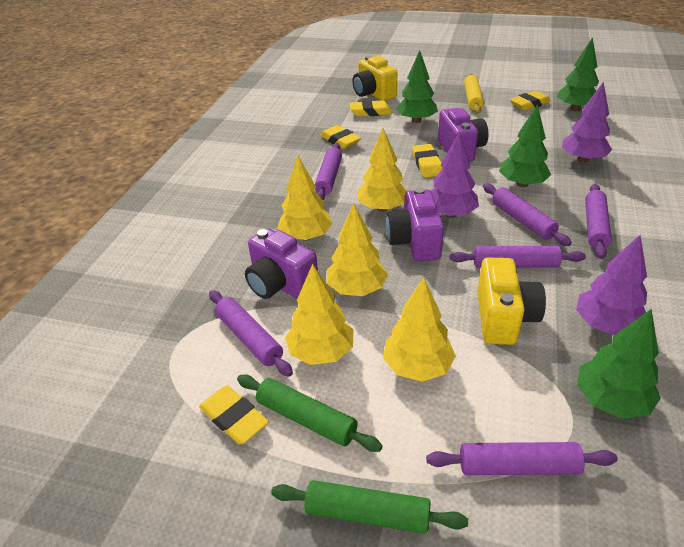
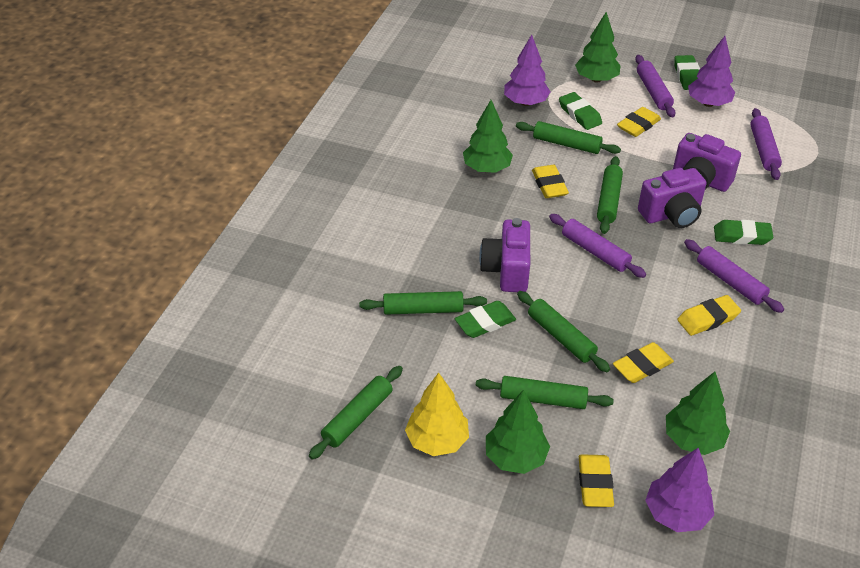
green eraser: 0 -> 4
green rolling pin: 2 -> 6
purple rolling pin: 6 -> 4
yellow camera: 2 -> 0
yellow rolling pin: 1 -> 0
yellow tree: 5 -> 1

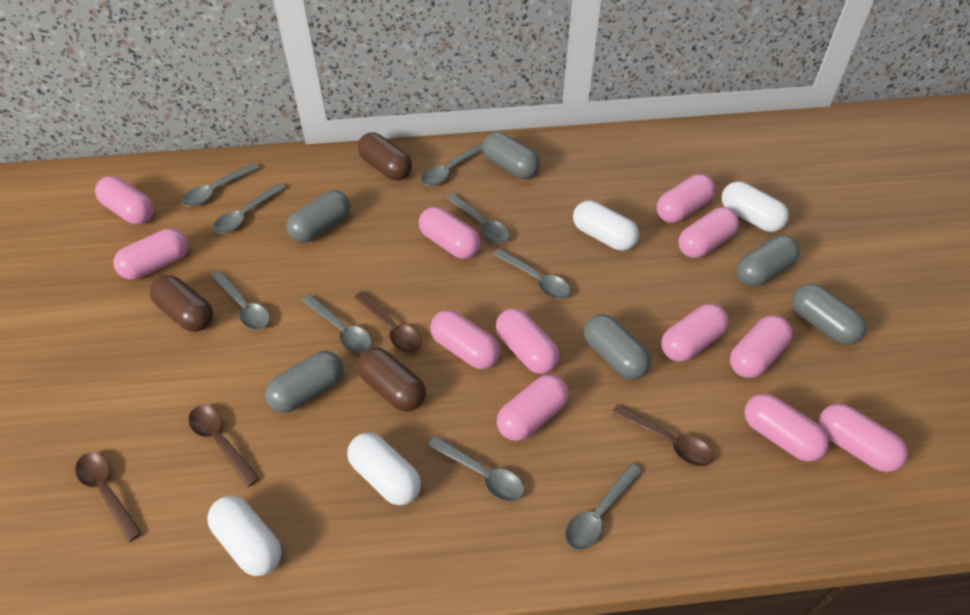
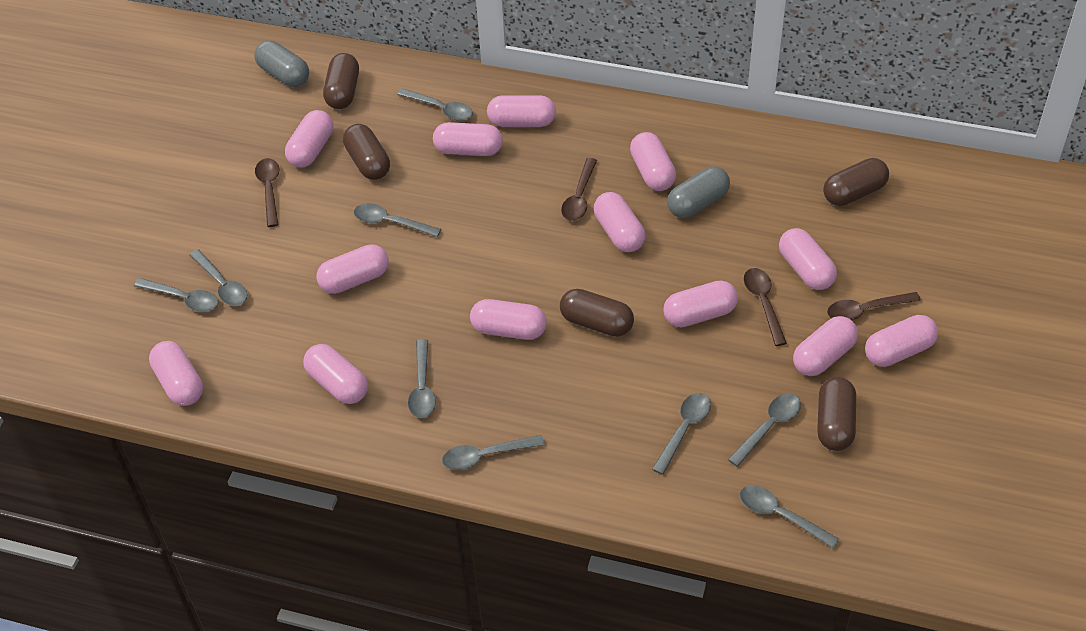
brown capsule: 3 -> 5
grey capsule: 6 -> 2
pink capsule: 12 -> 13
white capsule: 4 -> 0

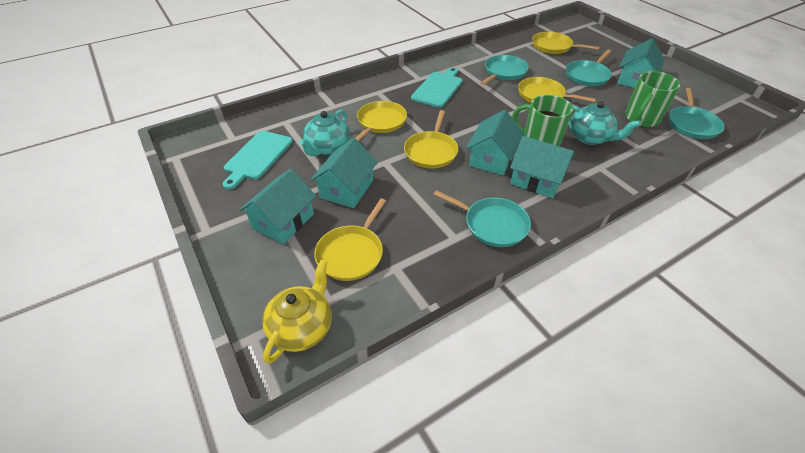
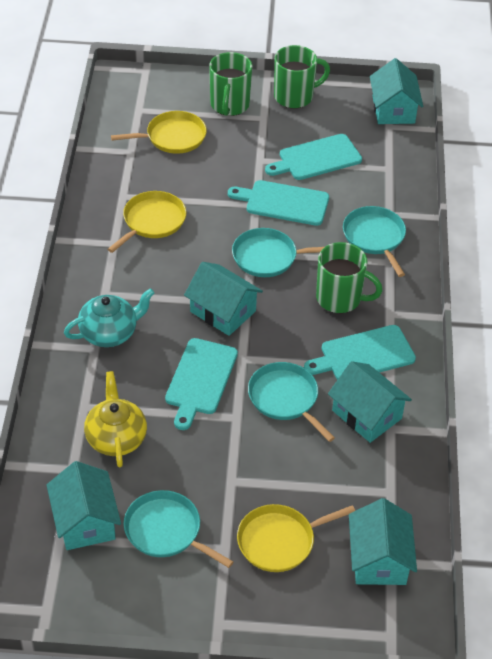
green mug: 2 -> 3
turquoise cutting board: 2 -> 4
turquoise teapot: 2 -> 1
yellow pan: 5 -> 3

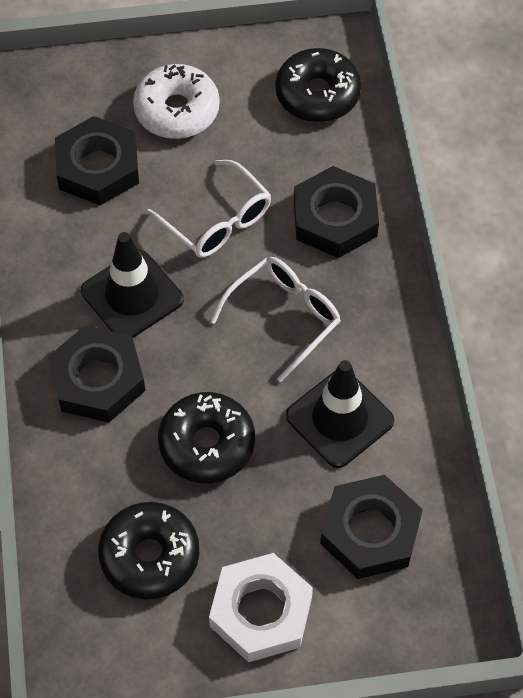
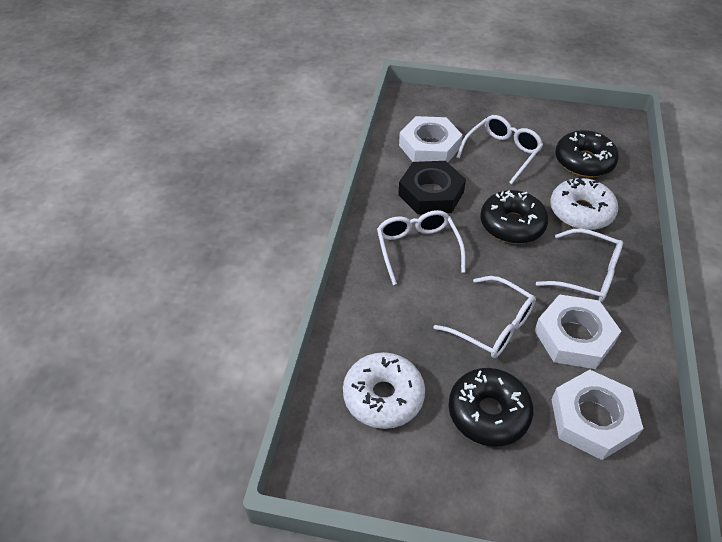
black nut: 4 -> 1
black traffic cone: 2 -> 0
white donut: 1 -> 2
white glasses: 2 -> 4
white nut: 1 -> 3

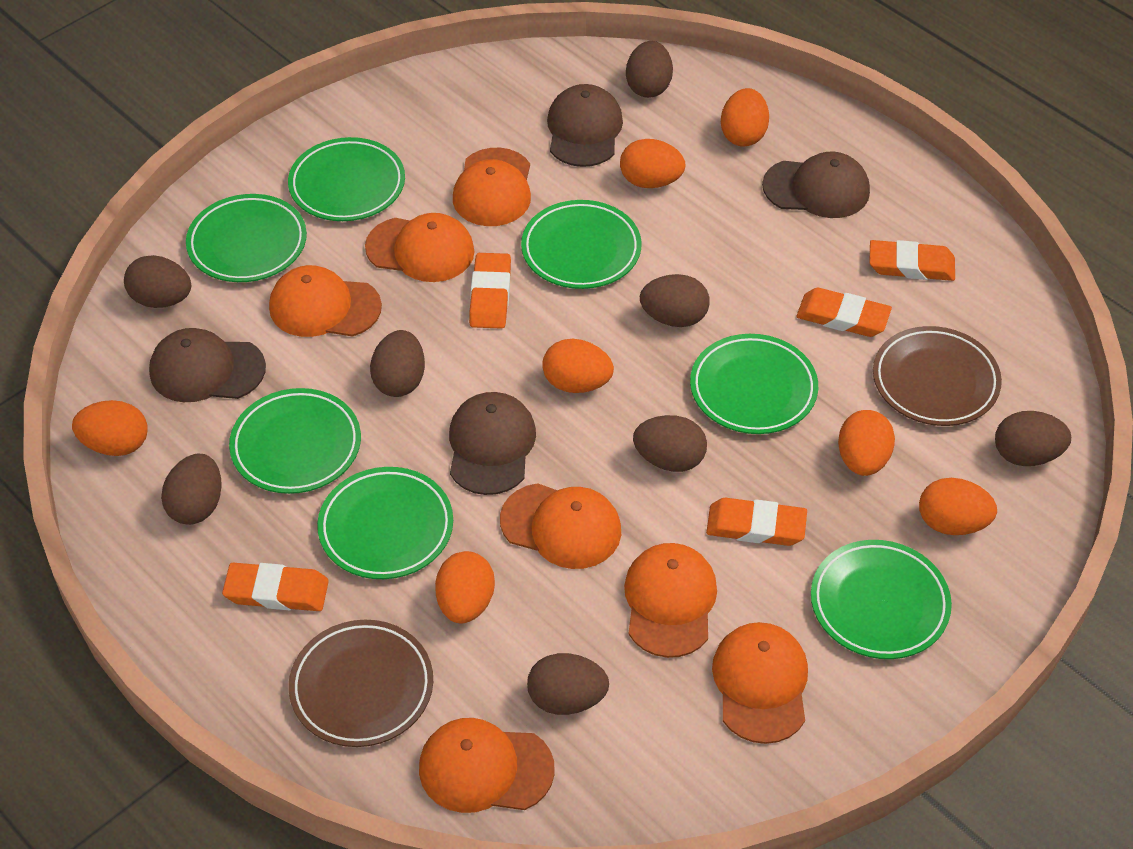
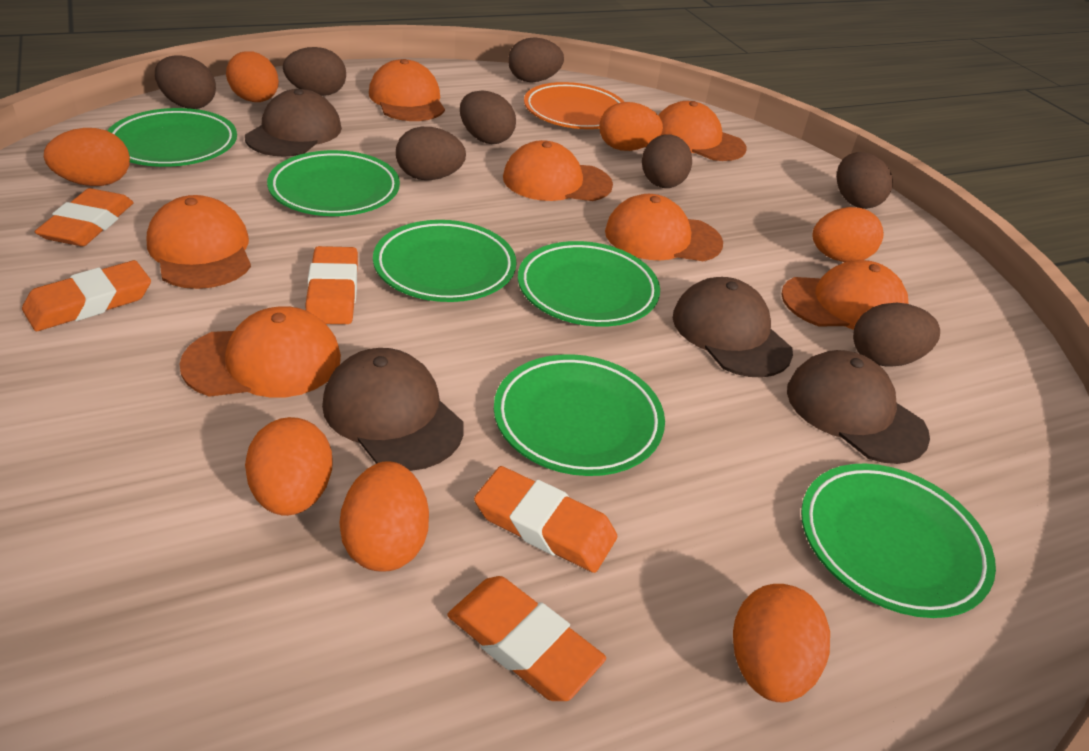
brown plate: 2 -> 0
green plate: 7 -> 6
orange plate: 0 -> 1

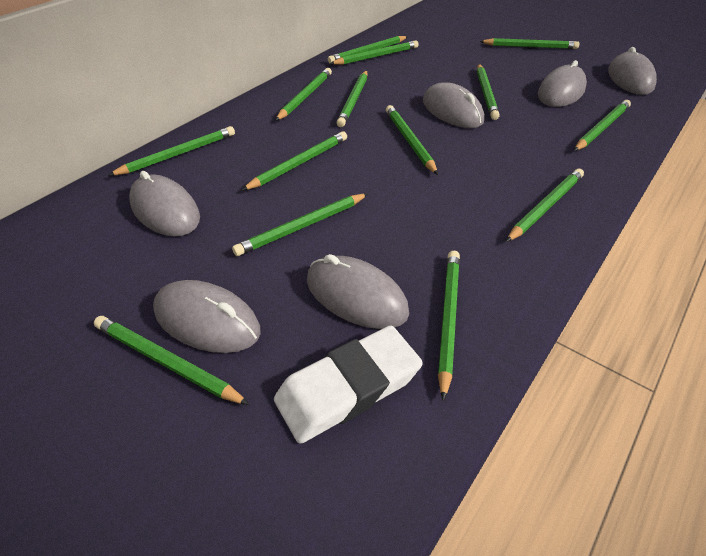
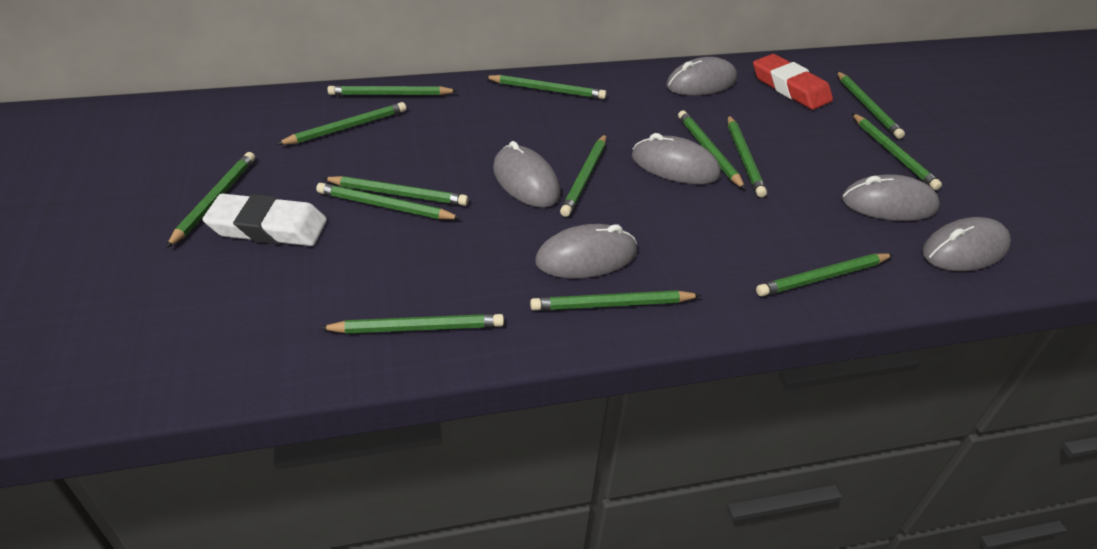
red eraser: 0 -> 1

■ ■ ■ ■ ■

**Exercise directions**
Please ensure that the data above is repeated exactly, with no pictures in the copy.

**Solution to the problem**
green eraser: 0 -> 4
green rolling pin: 2 -> 6
purple rolling pin: 6 -> 4
yellow camera: 2 -> 0
yellow rolling pin: 1 -> 0
yellow tree: 5 -> 1

brown capsule: 3 -> 5
grey capsule: 6 -> 2
pink capsule: 12 -> 13
white capsule: 4 -> 0

green mug: 2 -> 3
turquoise cutting board: 2 -> 4
turquoise teapot: 2 -> 1
yellow pan: 5 -> 3

black nut: 4 -> 1
black traffic cone: 2 -> 0
white donut: 1 -> 2
white glasses: 2 -> 4
white nut: 1 -> 3

brown plate: 2 -> 0
green plate: 7 -> 6
orange plate: 0 -> 1

red eraser: 0 -> 1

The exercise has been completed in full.